▶ PROBLEM DETAILS:
Leaving the pictures aside, transcribe only and exactly the lines from the one with "yellow nut: [152,227,218,292]" through the end of the entries, both included.

▶ EXERCISE MATERIALS:
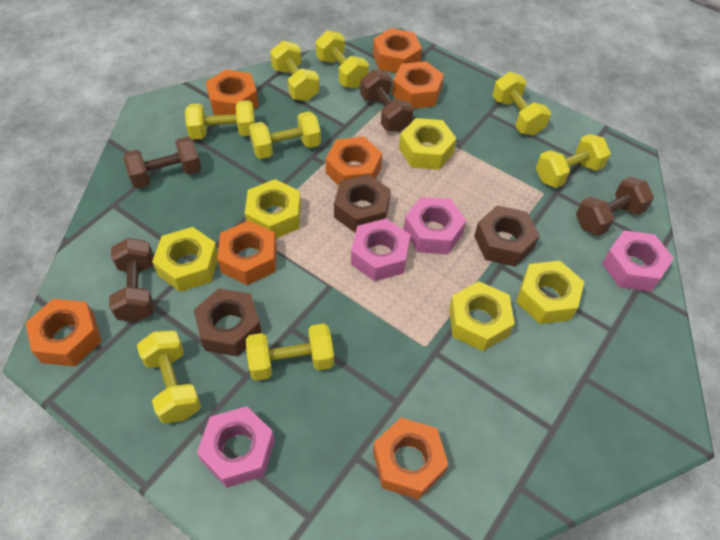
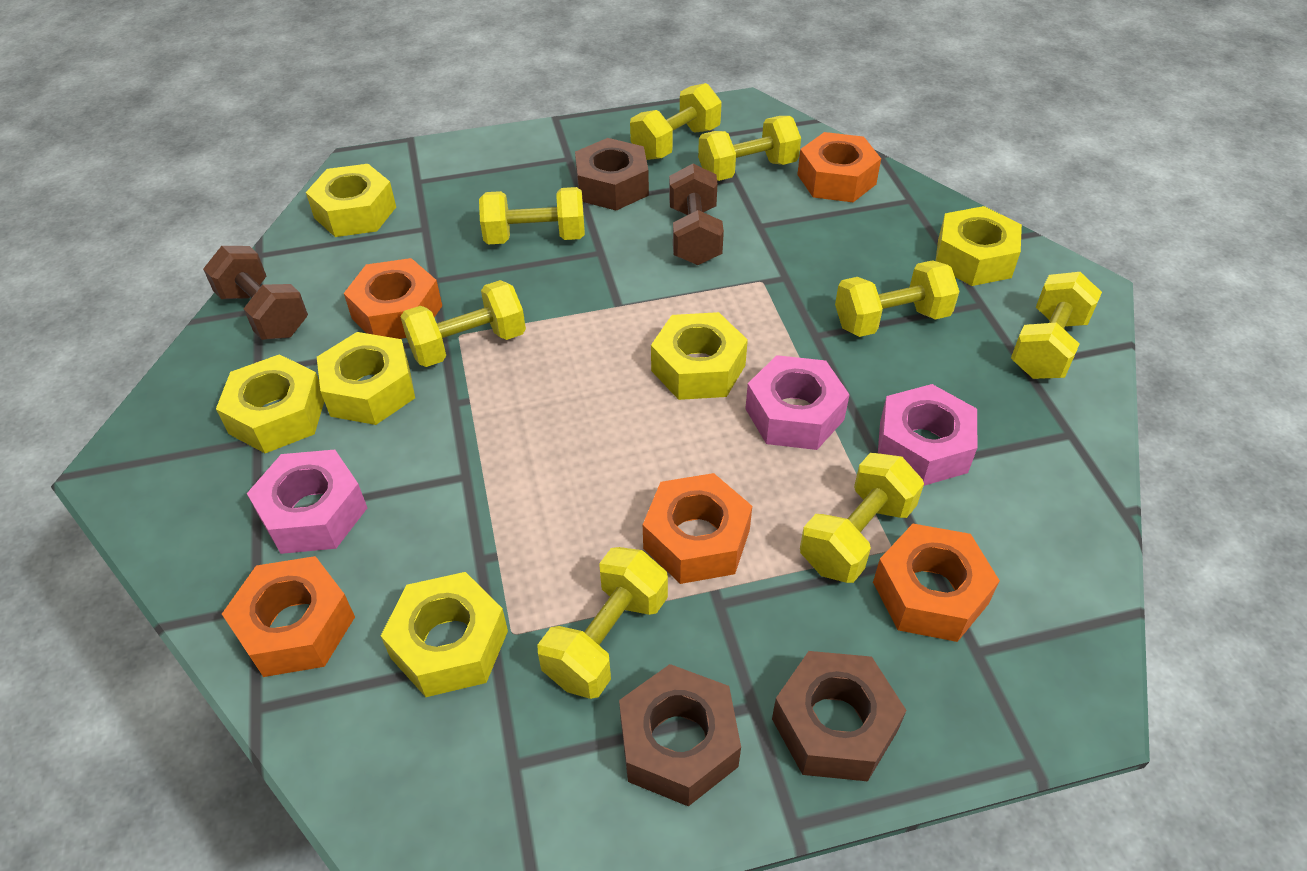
brown dumbbell: [109,238,154,322] [123,137,201,188] [360,69,414,132] [576,176,654,236] = 4 -> [203,246,308,340] [669,164,724,265] = 2
orange nut: [26,299,102,366] [206,69,259,115] [217,220,277,285] [326,137,382,186] [373,28,422,73] [373,418,448,500] [392,61,444,109] = 7 -> [222,556,355,677] [344,258,442,339] [643,473,752,584] [797,132,881,202] [873,524,1000,642] = 5
pink nut: [197,406,275,488] [351,218,410,282] [403,197,466,254] [602,230,674,292] = 4 -> [247,450,367,554] [745,355,850,450] [878,384,977,486] = 3
yellow nut: [152,227,218,292] [245,179,301,238] [399,118,457,170] [449,281,515,351] [516,260,584,324] = 5 -> [216,354,324,453] [306,164,396,237] [317,332,415,425] [381,572,508,697] [651,312,748,400] [936,206,1022,286] = 6

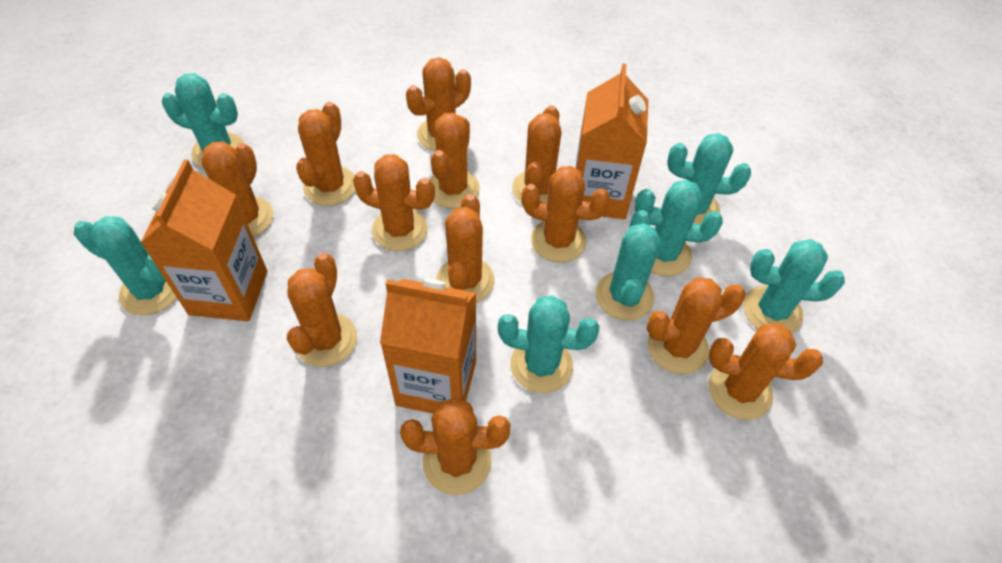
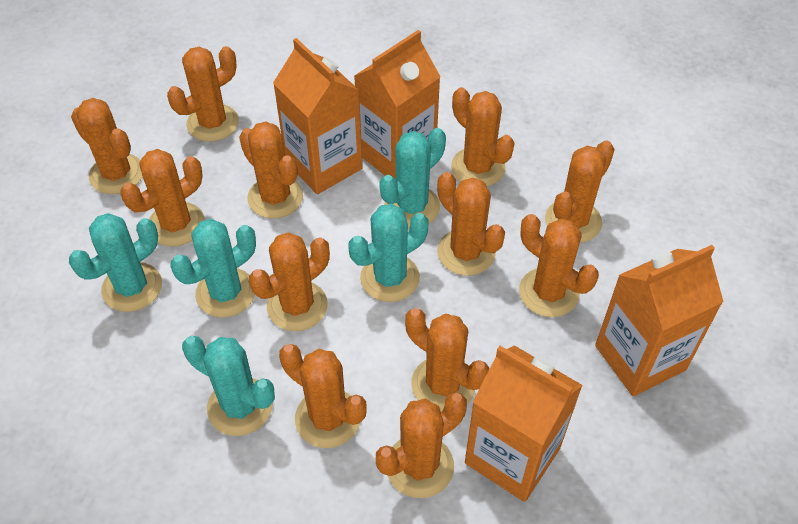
orange carton: [140,159,267,321] [380,279,476,414] [575,64,648,219] = 3 -> [273,38,363,194] [354,30,441,179] [465,345,583,502] [595,245,724,396] = 4
turquoise cactus: [74,216,177,315] [162,73,244,167] [498,295,599,393] [596,210,661,321] [635,180,723,276] [667,133,751,224] [743,239,845,333] = 7 -> [69,213,162,312] [170,219,256,318] [182,336,275,436] [348,204,429,302] [379,128,446,228] = 5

▶ TASK OUTPUT:
yellow nut: [152,227,218,292] [245,179,301,238] [399,118,457,170] [449,281,515,351] [516,260,584,324] = 5 -> [216,354,324,453] [306,164,396,237] [317,332,415,425] [381,572,508,697] [651,312,748,400] [936,206,1022,286] = 6

orange carton: [140,159,267,321] [380,279,476,414] [575,64,648,219] = 3 -> [273,38,363,194] [354,30,441,179] [465,345,583,502] [595,245,724,396] = 4
turquoise cactus: [74,216,177,315] [162,73,244,167] [498,295,599,393] [596,210,661,321] [635,180,723,276] [667,133,751,224] [743,239,845,333] = 7 -> [69,213,162,312] [170,219,256,318] [182,336,275,436] [348,204,429,302] [379,128,446,228] = 5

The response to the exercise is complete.